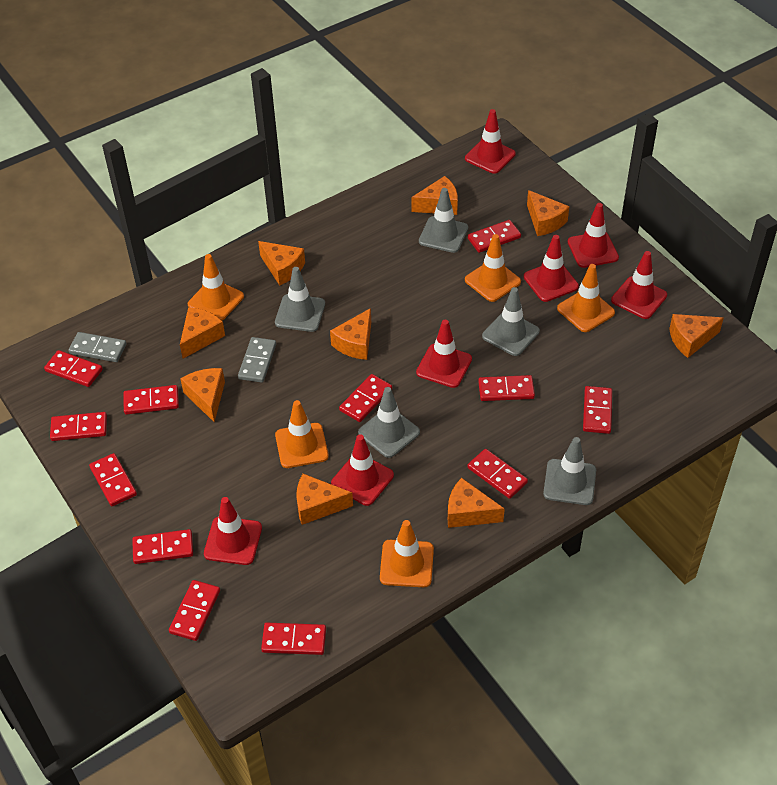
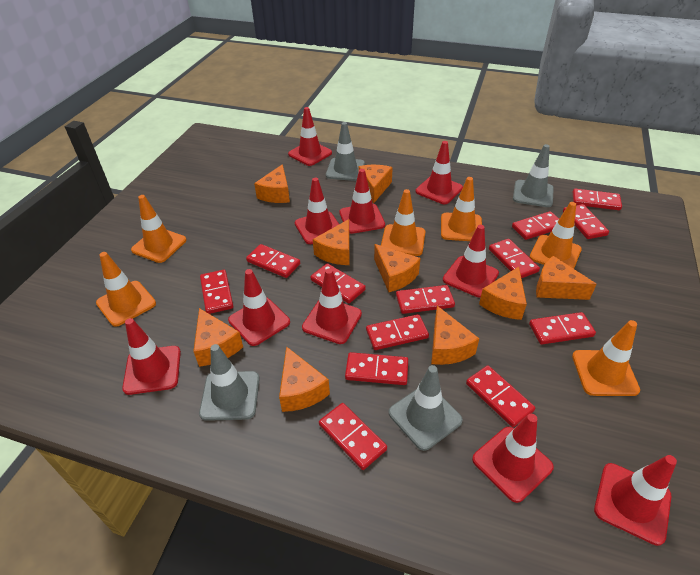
grey domino: 2 -> 0
grey traffic cone: 5 -> 4
orange traffic cone: 5 -> 6
red domino: 12 -> 13
red traffic cone: 7 -> 10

━━━━━━━━━━━━━━━━━━━━

- To do:
Extract every line from the one containing "orange traffic cone: 5 -> 6" through the last line of the data, inclusive, exactly as written.

- Answer:
orange traffic cone: 5 -> 6
red domino: 12 -> 13
red traffic cone: 7 -> 10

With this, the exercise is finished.